◆ STATED TASK ◆
Copy each of the following entries word for word, keeping every line unchanged.

◆ DATA SHOWN ◆
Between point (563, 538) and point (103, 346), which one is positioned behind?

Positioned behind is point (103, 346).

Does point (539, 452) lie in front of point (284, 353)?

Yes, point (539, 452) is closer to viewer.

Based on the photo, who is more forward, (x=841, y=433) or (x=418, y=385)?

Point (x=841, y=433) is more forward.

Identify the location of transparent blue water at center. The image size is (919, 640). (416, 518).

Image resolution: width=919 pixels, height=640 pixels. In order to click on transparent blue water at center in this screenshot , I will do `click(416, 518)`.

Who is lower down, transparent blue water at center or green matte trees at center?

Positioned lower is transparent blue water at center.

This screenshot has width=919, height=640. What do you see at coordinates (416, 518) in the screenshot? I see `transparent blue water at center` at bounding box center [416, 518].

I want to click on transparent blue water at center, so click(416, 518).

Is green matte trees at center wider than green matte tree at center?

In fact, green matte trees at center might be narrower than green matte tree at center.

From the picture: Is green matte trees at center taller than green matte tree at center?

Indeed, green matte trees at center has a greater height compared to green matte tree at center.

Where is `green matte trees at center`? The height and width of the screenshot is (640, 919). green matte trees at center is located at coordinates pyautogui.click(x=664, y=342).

◆ COMPLETE ANSWER ◆
Between point (563, 538) and point (103, 346), which one is positioned behind?

Positioned behind is point (103, 346).

Does point (539, 452) lie in front of point (284, 353)?

Yes, point (539, 452) is closer to viewer.

Based on the photo, who is more forward, (x=841, y=433) or (x=418, y=385)?

Point (x=841, y=433) is more forward.

Identify the location of transparent blue water at center. The image size is (919, 640). (416, 518).

Image resolution: width=919 pixels, height=640 pixels. In order to click on transparent blue water at center in this screenshot , I will do `click(416, 518)`.

Who is lower down, transparent blue water at center or green matte trees at center?

Positioned lower is transparent blue water at center.

This screenshot has width=919, height=640. What do you see at coordinates (416, 518) in the screenshot? I see `transparent blue water at center` at bounding box center [416, 518].

I want to click on transparent blue water at center, so click(416, 518).

Is green matte trees at center wider than green matte tree at center?

In fact, green matte trees at center might be narrower than green matte tree at center.

From the picture: Is green matte trees at center taller than green matte tree at center?

Indeed, green matte trees at center has a greater height compared to green matte tree at center.

Where is `green matte trees at center`? The height and width of the screenshot is (640, 919). green matte trees at center is located at coordinates pyautogui.click(x=664, y=342).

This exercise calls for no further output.